§ **What you should do**
Write out the stretch of lines below that begins at the line with "Bruce: [189,408,221,434] ->" and ends at the line with "Zenro 956: [777,371,808,402]", including both, exactly as given and nothing more.

§ **Working data**

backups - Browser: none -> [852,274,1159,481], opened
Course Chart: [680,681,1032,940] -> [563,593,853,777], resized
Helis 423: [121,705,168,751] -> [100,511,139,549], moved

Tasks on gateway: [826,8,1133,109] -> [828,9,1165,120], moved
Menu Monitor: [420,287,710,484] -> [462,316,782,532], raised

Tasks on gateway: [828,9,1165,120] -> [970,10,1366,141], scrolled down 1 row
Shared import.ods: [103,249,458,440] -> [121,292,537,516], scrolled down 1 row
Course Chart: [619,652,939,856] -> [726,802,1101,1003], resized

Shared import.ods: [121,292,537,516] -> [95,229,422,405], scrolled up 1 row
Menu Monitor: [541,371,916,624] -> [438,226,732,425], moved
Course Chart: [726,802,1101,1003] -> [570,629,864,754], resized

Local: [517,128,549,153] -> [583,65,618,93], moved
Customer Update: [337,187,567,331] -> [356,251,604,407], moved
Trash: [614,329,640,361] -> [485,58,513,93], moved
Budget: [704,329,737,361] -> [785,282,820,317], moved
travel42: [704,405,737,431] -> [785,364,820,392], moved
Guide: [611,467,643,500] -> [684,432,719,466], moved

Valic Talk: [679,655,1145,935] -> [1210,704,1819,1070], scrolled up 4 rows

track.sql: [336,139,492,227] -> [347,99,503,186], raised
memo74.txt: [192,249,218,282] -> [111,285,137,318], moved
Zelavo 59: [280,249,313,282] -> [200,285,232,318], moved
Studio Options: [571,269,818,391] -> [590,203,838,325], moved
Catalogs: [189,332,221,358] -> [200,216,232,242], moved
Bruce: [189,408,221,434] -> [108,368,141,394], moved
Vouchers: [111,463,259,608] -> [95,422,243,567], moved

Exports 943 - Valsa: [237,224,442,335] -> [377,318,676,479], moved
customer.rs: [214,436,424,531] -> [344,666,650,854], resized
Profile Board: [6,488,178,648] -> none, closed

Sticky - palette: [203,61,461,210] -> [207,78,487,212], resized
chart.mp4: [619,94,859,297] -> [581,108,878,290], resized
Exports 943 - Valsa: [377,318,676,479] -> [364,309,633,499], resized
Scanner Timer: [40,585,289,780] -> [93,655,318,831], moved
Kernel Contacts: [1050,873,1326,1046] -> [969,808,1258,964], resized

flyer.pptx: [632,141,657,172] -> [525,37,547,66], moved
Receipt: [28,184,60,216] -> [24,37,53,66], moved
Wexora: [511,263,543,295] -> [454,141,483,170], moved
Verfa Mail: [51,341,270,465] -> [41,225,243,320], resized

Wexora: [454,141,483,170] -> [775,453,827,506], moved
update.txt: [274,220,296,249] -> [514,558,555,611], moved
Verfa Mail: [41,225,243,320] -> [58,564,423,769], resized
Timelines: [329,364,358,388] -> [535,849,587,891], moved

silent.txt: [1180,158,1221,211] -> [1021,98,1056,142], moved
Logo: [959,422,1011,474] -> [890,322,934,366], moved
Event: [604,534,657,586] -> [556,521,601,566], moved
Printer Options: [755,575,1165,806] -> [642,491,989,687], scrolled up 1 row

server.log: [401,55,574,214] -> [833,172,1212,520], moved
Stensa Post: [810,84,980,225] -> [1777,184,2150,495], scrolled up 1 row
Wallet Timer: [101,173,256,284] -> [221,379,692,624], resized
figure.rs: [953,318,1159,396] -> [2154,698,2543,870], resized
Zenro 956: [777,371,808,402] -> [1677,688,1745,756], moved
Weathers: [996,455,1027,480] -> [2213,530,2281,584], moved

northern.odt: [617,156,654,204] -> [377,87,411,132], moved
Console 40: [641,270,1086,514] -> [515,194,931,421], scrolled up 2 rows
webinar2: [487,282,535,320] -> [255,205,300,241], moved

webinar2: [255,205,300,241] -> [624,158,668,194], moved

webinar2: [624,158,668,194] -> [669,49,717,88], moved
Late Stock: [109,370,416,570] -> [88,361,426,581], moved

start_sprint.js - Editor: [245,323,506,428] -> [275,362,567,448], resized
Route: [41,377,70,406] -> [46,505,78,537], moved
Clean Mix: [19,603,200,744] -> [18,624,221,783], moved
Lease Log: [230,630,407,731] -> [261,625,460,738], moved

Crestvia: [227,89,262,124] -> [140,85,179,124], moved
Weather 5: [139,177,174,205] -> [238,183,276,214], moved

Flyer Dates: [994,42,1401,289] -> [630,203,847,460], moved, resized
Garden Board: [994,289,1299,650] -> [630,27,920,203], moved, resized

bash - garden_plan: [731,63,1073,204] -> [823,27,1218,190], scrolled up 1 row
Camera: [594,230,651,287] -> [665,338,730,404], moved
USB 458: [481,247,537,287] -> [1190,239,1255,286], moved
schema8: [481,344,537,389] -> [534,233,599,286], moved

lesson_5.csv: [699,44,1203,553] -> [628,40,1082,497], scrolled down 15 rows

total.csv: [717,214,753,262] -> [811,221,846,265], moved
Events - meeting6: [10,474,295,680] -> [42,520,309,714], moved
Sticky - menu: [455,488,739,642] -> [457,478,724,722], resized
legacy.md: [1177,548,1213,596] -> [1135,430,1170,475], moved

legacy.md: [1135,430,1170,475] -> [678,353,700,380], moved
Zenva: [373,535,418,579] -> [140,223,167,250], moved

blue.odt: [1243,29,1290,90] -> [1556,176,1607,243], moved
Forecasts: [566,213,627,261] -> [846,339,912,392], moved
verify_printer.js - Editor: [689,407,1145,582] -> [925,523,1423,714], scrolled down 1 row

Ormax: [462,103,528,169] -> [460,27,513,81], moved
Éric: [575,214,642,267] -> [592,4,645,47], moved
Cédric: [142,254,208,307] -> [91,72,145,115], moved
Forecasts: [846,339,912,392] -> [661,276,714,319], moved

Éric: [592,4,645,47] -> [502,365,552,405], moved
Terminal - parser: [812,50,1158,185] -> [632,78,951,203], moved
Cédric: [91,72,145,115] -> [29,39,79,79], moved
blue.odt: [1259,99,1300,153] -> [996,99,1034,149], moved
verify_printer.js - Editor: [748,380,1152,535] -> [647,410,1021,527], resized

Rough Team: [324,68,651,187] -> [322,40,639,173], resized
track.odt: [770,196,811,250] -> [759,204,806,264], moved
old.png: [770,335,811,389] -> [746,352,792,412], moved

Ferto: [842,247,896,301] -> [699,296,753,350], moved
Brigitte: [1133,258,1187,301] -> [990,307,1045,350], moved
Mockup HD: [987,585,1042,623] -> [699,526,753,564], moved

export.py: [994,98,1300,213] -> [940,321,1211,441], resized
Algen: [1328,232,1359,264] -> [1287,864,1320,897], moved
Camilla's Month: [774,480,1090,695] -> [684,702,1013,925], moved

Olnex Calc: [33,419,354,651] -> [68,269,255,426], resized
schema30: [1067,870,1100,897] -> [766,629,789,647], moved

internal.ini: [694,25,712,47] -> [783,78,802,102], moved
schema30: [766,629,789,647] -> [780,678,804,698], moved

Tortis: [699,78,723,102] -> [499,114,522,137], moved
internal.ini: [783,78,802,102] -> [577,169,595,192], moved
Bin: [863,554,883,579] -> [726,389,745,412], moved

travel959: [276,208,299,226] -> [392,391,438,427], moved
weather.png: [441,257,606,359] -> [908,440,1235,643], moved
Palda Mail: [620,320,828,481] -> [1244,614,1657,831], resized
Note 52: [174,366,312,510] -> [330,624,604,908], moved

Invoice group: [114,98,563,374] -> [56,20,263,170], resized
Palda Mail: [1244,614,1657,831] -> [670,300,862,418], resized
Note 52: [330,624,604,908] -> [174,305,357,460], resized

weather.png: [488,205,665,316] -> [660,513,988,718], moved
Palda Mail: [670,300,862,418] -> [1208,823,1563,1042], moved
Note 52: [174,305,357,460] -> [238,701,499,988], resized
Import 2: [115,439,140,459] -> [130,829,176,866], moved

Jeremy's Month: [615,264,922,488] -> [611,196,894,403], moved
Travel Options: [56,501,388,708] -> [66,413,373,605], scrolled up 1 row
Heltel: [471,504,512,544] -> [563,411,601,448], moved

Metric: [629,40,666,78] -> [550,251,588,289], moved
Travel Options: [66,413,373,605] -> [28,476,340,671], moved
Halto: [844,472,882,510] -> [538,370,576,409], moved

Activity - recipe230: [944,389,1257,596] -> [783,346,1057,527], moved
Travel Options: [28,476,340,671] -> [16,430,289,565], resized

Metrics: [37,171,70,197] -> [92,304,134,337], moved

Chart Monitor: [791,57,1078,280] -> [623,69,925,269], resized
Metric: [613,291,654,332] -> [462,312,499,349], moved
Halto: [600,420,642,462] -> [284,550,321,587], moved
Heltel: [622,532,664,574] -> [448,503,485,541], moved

§ **Answer to this problem**
Bruce: [189,408,221,434] -> [108,368,141,394], moved
Vouchers: [111,463,259,608] -> [95,422,243,567], moved

Exports 943 - Valsa: [237,224,442,335] -> [377,318,676,479], moved
customer.rs: [214,436,424,531] -> [344,666,650,854], resized
Profile Board: [6,488,178,648] -> none, closed

Sticky - palette: [203,61,461,210] -> [207,78,487,212], resized
chart.mp4: [619,94,859,297] -> [581,108,878,290], resized
Exports 943 - Valsa: [377,318,676,479] -> [364,309,633,499], resized
Scanner Timer: [40,585,289,780] -> [93,655,318,831], moved
Kernel Contacts: [1050,873,1326,1046] -> [969,808,1258,964], resized

flyer.pptx: [632,141,657,172] -> [525,37,547,66], moved
Receipt: [28,184,60,216] -> [24,37,53,66], moved
Wexora: [511,263,543,295] -> [454,141,483,170], moved
Verfa Mail: [51,341,270,465] -> [41,225,243,320], resized

Wexora: [454,141,483,170] -> [775,453,827,506], moved
update.txt: [274,220,296,249] -> [514,558,555,611], moved
Verfa Mail: [41,225,243,320] -> [58,564,423,769], resized
Timelines: [329,364,358,388] -> [535,849,587,891], moved

silent.txt: [1180,158,1221,211] -> [1021,98,1056,142], moved
Logo: [959,422,1011,474] -> [890,322,934,366], moved
Event: [604,534,657,586] -> [556,521,601,566], moved
Printer Options: [755,575,1165,806] -> [642,491,989,687], scrolled up 1 row

server.log: [401,55,574,214] -> [833,172,1212,520], moved
Stensa Post: [810,84,980,225] -> [1777,184,2150,495], scrolled up 1 row
Wallet Timer: [101,173,256,284] -> [221,379,692,624], resized
figure.rs: [953,318,1159,396] -> [2154,698,2543,870], resized
Zenro 956: [777,371,808,402] -> [1677,688,1745,756], moved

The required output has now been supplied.